━━━━━ Supplied records
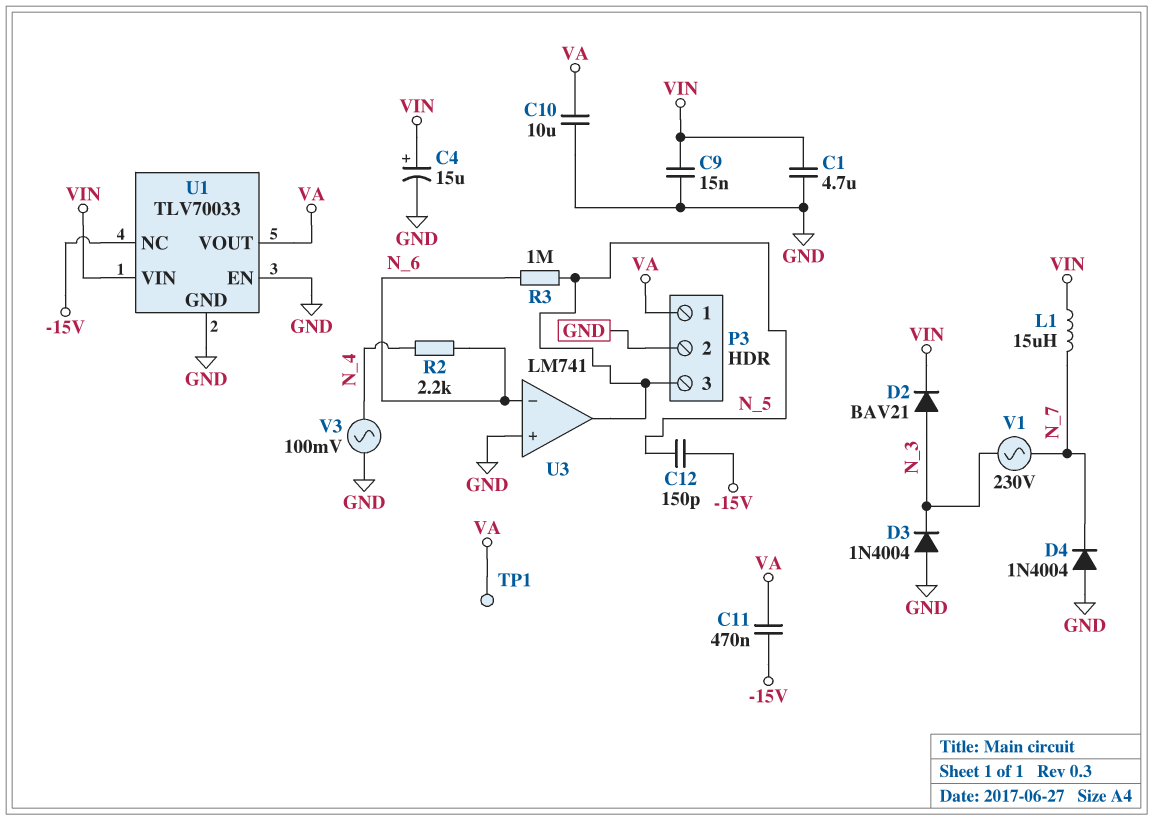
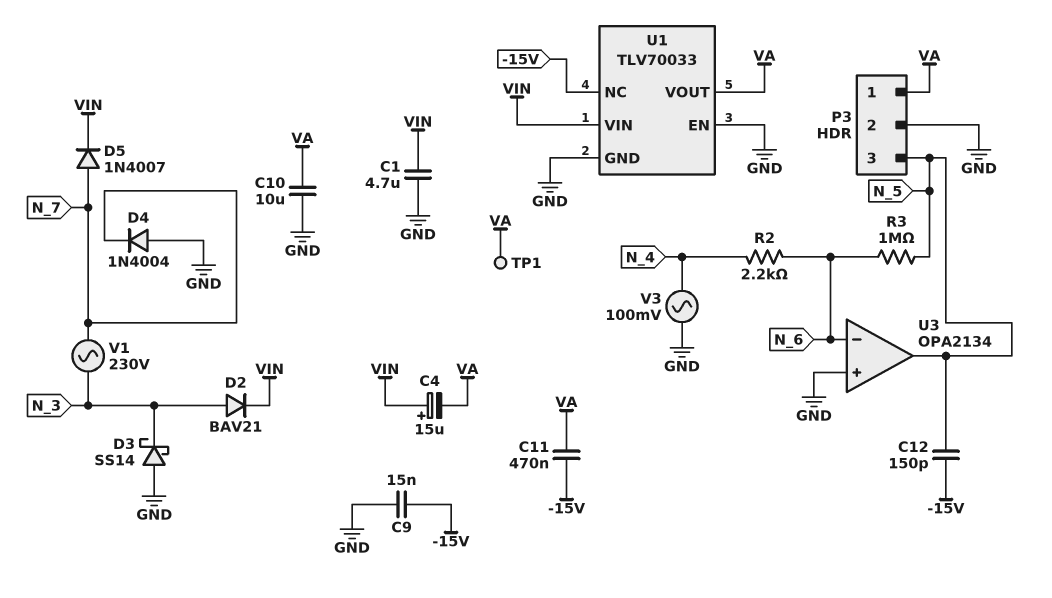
C4: 15uF (plus VIN, minus GND) -> 15uF (plus VIN, minus VA)
C9: 15nF (GND, VIN) -> 15nF (-15V, GND)
D3: diode 1N4004 (A GND, K N_3) -> schottky SS14 (A GND, K N_3)
D5: none -> diode 1N4007 (A N_7, K VIN)
L1: 15uH (N_7, VIN) -> none
U3: LM741 -> OPA2134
━━━━━━━━━━
- **About this exercise**:
Repeat the data above starting at the line with "D3: diode 1N4004" and ending at its last line, exactly, with no other lines.

- **Response**:
D3: diode 1N4004 (A GND, K N_3) -> schottky SS14 (A GND, K N_3)
D5: none -> diode 1N4007 (A N_7, K VIN)
L1: 15uH (N_7, VIN) -> none
U3: LM741 -> OPA2134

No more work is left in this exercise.